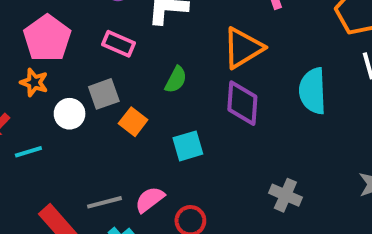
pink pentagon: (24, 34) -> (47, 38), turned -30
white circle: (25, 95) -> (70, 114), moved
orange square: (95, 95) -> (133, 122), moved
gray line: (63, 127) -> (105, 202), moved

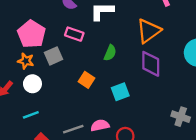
gray square: (104, 94) -> (54, 56), moved
white circle: (70, 114) -> (32, 84), moved
cyan line: (28, 152) -> (31, 115), moved
pink semicircle: (150, 200) -> (100, 125), turned 30

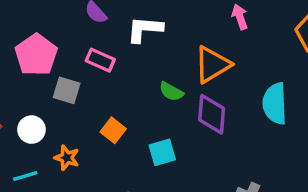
green semicircle: (110, 53) -> (171, 92), moved, turned 91
gray square: (54, 56) -> (67, 90), turned 36
orange star: (26, 61) -> (67, 158), moved

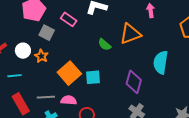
purple diamond: (212, 114) -> (134, 82), moved
orange square: (113, 130) -> (69, 73), moved, size x1.6
orange star: (67, 158) -> (41, 56), moved

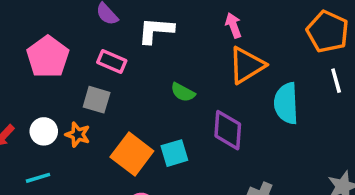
pink arrow: (151, 11) -> (233, 25), moved
gray square: (47, 33) -> (97, 100), moved
orange triangle: (130, 34) -> (247, 65), moved
purple diamond: (134, 82) -> (228, 130), moved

### [WORK REQUEST]
Reproduce precisely the lines of the entries above, from the one containing "orange star: (26, 61) -> (67, 158), moved" through the final one, both ends included, and omit the pictures.

### [RESULT BELOW]
orange star: (26, 61) -> (67, 158), moved

purple diamond: (212, 114) -> (134, 82), moved
orange square: (113, 130) -> (69, 73), moved, size x1.6
orange star: (67, 158) -> (41, 56), moved

pink arrow: (151, 11) -> (233, 25), moved
gray square: (47, 33) -> (97, 100), moved
orange triangle: (130, 34) -> (247, 65), moved
purple diamond: (134, 82) -> (228, 130), moved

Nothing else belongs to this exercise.